* Exercise aim:
Nothing but the lines from the one containing "white_vorubi [286 147]" through the final line of the data should be repeated, and each must be exact.

_____

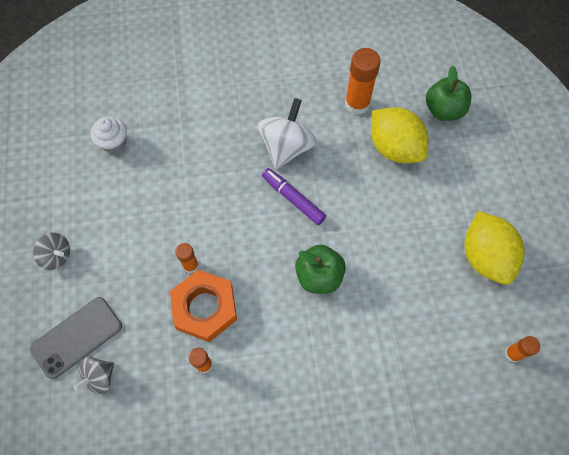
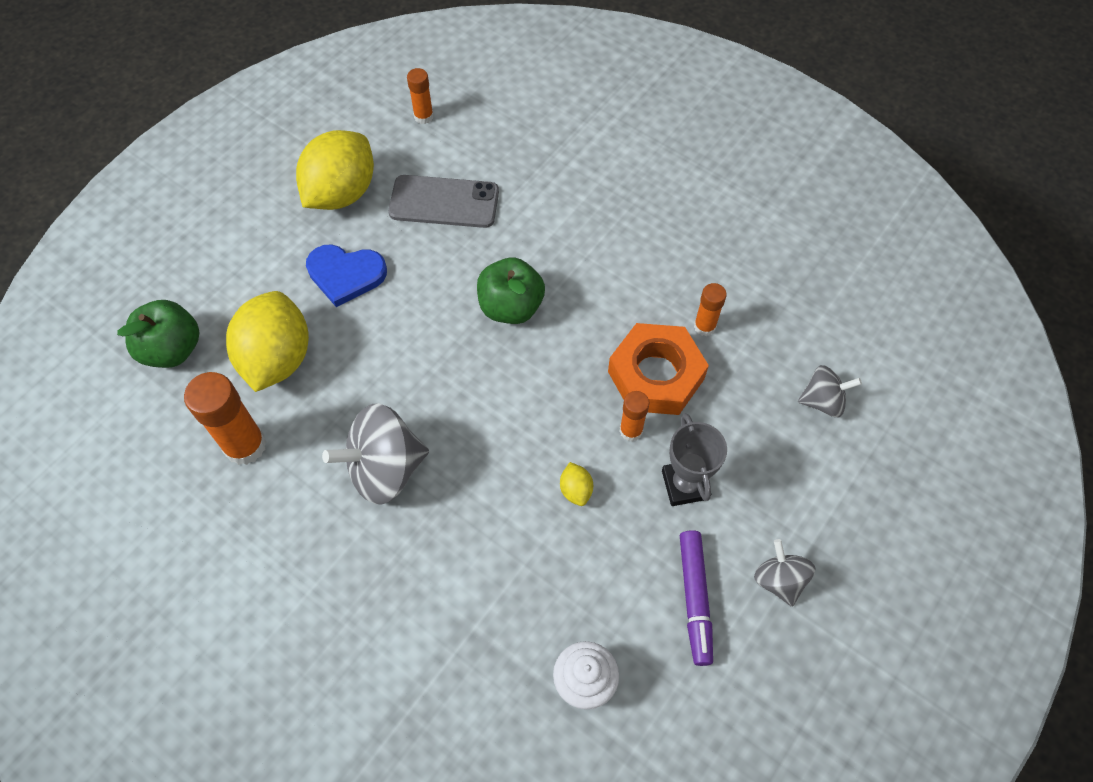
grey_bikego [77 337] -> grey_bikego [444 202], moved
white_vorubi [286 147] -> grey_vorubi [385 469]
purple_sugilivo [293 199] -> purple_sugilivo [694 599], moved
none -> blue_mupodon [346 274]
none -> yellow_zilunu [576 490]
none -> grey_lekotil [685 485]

_____

* Answer for this exercise:
white_vorubi [286 147] -> grey_vorubi [385 469]
purple_sugilivo [293 199] -> purple_sugilivo [694 599], moved
none -> blue_mupodon [346 274]
none -> yellow_zilunu [576 490]
none -> grey_lekotil [685 485]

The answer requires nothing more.